#### [Revision comparison data]
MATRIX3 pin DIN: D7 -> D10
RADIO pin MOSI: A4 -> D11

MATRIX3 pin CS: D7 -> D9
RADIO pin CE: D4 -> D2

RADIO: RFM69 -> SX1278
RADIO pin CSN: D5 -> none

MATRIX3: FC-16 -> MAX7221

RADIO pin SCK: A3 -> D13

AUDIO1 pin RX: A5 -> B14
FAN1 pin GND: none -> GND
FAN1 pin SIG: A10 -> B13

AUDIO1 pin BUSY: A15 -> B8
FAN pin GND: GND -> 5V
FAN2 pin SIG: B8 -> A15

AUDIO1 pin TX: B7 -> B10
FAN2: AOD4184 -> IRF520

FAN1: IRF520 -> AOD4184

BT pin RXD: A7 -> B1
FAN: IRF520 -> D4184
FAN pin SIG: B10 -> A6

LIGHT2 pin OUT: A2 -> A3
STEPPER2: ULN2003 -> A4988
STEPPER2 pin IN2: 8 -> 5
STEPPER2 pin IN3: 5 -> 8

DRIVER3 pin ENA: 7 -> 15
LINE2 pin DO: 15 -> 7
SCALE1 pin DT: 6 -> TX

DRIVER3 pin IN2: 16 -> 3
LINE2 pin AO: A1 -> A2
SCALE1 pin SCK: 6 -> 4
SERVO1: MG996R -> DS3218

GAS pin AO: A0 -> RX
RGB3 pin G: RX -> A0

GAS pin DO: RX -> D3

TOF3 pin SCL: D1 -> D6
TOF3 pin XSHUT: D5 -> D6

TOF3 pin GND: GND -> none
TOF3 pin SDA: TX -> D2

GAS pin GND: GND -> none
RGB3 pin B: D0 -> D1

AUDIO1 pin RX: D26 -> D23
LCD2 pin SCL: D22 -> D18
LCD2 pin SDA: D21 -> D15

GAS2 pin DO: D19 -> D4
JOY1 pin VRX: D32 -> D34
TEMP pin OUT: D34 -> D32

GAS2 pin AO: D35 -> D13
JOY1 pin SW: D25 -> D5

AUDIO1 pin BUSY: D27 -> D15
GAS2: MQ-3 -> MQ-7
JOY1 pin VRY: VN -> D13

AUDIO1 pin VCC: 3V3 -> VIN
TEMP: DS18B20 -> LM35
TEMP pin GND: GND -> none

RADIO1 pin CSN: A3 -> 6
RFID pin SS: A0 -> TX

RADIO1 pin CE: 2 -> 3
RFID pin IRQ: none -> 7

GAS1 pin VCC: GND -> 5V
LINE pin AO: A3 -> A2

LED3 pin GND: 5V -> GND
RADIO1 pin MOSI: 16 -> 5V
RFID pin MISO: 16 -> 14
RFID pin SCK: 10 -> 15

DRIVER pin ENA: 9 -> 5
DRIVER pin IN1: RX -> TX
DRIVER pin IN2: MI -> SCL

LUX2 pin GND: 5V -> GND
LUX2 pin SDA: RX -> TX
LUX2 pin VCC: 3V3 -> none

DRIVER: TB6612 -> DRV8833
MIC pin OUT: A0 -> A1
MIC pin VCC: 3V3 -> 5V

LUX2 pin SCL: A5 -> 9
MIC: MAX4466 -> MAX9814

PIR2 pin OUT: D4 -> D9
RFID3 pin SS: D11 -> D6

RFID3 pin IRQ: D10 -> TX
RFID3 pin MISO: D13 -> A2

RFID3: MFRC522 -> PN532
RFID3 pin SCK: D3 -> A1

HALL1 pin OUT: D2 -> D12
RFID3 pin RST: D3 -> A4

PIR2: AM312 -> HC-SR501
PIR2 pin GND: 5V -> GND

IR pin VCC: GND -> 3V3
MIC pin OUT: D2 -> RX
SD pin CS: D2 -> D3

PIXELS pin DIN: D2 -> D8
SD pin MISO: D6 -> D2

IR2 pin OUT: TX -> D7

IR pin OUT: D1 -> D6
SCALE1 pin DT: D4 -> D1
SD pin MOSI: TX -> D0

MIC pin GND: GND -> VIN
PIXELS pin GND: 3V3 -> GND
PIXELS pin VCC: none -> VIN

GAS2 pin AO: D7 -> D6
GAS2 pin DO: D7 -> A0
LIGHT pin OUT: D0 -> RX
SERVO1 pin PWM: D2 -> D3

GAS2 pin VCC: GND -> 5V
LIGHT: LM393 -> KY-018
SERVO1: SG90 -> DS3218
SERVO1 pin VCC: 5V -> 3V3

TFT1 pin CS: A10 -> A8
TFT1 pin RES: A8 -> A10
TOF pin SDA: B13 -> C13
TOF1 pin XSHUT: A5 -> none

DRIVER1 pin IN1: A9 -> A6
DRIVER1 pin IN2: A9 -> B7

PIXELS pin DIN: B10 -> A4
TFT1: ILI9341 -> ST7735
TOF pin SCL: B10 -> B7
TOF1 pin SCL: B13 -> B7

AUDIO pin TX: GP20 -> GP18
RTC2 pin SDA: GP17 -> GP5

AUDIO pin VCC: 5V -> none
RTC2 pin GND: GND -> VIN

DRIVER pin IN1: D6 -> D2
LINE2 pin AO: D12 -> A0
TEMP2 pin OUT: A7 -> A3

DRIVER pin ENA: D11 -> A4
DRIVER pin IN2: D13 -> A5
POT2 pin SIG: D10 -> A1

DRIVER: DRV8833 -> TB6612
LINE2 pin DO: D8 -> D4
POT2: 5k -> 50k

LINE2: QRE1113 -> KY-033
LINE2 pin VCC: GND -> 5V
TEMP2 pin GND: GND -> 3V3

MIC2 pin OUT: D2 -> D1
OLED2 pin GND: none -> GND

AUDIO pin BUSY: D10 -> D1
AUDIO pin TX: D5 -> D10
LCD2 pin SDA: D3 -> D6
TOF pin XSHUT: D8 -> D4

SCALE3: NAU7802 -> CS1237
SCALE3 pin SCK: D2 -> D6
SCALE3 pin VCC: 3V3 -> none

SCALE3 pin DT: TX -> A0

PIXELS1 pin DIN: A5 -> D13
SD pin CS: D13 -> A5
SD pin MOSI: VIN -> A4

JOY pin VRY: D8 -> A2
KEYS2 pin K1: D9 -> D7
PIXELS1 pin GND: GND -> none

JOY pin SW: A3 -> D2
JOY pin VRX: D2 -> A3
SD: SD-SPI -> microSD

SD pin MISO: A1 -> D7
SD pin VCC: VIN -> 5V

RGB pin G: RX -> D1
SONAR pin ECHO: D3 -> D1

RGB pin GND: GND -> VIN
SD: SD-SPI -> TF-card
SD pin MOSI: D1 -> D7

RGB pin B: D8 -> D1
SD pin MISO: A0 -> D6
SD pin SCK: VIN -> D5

#### [Task]
Your task is to retype, exactly and only, the lines from the one with "SD pin VCC: VIN -> 5V" through the final line above.

#### [Your response]
SD pin VCC: VIN -> 5V

RGB pin G: RX -> D1
SONAR pin ECHO: D3 -> D1

RGB pin GND: GND -> VIN
SD: SD-SPI -> TF-card
SD pin MOSI: D1 -> D7

RGB pin B: D8 -> D1
SD pin MISO: A0 -> D6
SD pin SCK: VIN -> D5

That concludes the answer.